> TASK PROMPT
Repeat the whole listing exactly.

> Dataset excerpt
* Begin *

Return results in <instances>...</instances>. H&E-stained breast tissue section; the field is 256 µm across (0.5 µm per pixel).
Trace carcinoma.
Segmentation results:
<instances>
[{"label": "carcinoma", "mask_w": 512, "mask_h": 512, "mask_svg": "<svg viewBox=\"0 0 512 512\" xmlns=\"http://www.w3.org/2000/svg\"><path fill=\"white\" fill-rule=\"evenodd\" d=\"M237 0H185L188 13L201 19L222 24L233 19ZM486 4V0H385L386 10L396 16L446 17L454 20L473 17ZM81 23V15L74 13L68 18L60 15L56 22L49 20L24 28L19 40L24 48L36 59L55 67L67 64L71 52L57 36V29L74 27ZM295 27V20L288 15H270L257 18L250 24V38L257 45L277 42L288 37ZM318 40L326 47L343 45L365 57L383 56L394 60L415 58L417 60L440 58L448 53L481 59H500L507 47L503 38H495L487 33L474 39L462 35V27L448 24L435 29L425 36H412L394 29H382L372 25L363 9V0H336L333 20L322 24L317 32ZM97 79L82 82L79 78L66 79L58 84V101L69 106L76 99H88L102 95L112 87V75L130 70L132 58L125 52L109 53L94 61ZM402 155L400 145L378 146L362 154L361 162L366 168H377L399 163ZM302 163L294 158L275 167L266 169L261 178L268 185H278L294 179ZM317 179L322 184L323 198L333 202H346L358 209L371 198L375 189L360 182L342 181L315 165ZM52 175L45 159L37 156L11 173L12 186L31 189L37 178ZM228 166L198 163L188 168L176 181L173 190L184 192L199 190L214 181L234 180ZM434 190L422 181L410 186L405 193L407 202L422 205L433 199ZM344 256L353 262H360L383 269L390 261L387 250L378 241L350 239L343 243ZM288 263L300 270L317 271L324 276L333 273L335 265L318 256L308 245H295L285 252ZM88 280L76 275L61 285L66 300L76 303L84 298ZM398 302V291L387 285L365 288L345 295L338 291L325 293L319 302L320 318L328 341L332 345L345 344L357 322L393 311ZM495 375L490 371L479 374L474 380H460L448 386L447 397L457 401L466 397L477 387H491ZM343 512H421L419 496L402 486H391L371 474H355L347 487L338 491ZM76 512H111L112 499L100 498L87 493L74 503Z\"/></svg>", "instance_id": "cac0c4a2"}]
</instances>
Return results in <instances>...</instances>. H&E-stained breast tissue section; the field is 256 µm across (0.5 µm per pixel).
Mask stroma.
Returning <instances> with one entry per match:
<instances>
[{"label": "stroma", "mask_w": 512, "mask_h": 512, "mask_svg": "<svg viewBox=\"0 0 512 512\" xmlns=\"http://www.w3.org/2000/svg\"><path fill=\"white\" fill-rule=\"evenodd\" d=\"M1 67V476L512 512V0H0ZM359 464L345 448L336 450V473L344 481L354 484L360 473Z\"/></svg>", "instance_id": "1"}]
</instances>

* End *

> THE OUTPUT
Return results in <instances>...</instances>. H&E-stained breast tissue section; the field is 256 µm across (0.5 µm per pixel).
Trace carcinoma.
Segmentation results:
<instances>
[{"label": "carcinoma", "mask_w": 512, "mask_h": 512, "mask_svg": "<svg viewBox=\"0 0 512 512\" xmlns=\"http://www.w3.org/2000/svg\"><path fill=\"white\" fill-rule=\"evenodd\" d=\"M237 0H185L188 13L201 19L222 24L233 19ZM486 4V0H385L386 10L396 16L446 17L454 20L473 17ZM81 23V15L74 13L68 18L60 15L56 22L49 20L24 28L19 40L24 48L36 59L55 67L67 64L71 52L57 36V29L74 27ZM295 27V20L288 15H270L257 18L250 24V38L257 45L277 42L288 37ZM318 40L326 47L343 45L365 57L383 56L394 60L415 58L417 60L440 58L448 53L481 59H500L507 47L503 38H495L487 33L474 39L462 35V27L448 24L435 29L425 36H412L394 29H382L372 25L363 9V0H336L333 20L322 24L317 32ZM97 79L82 82L79 78L66 79L58 84V101L69 106L76 99H88L102 95L112 87V75L130 70L132 58L125 52L109 53L94 61ZM402 155L400 145L378 146L362 154L361 162L366 168H377L399 163ZM302 163L294 158L275 167L266 169L261 178L268 185H278L294 179ZM317 179L322 184L323 198L333 202H346L358 209L371 198L375 189L360 182L342 181L315 165ZM52 175L45 159L37 156L11 173L12 186L31 189L37 178ZM228 166L198 163L188 168L176 181L173 190L184 192L199 190L214 181L234 180ZM434 190L422 181L410 186L405 193L407 202L422 205L433 199ZM344 256L353 262H360L383 269L390 261L387 250L378 241L350 239L343 243ZM288 263L300 270L317 271L324 276L333 273L335 265L318 256L308 245H295L285 252ZM88 280L76 275L61 285L66 300L76 303L84 298ZM398 302V291L387 285L365 288L345 295L338 291L325 293L319 302L320 318L328 341L332 345L345 344L357 322L393 311ZM495 375L490 371L479 374L474 380H460L448 386L447 397L457 401L466 397L477 387H491ZM343 512H421L419 496L402 486H391L371 474H355L347 487L338 491ZM76 512H111L112 499L100 498L87 493L74 503Z\"/></svg>", "instance_id": "cac0c4a2"}]
</instances>
Return results in <instances>...</instances>. H&E-stained breast tissue section; the field is 256 µm across (0.5 µm per pixel).
Mask stroma.
Returning <instances> with one entry per match:
<instances>
[{"label": "stroma", "mask_w": 512, "mask_h": 512, "mask_svg": "<svg viewBox=\"0 0 512 512\" xmlns=\"http://www.w3.org/2000/svg\"><path fill=\"white\" fill-rule=\"evenodd\" d=\"M1 67V476L512 512V0H0ZM359 464L345 448L336 450V473L344 481L354 484L360 473Z\"/></svg>", "instance_id": "1"}]
</instances>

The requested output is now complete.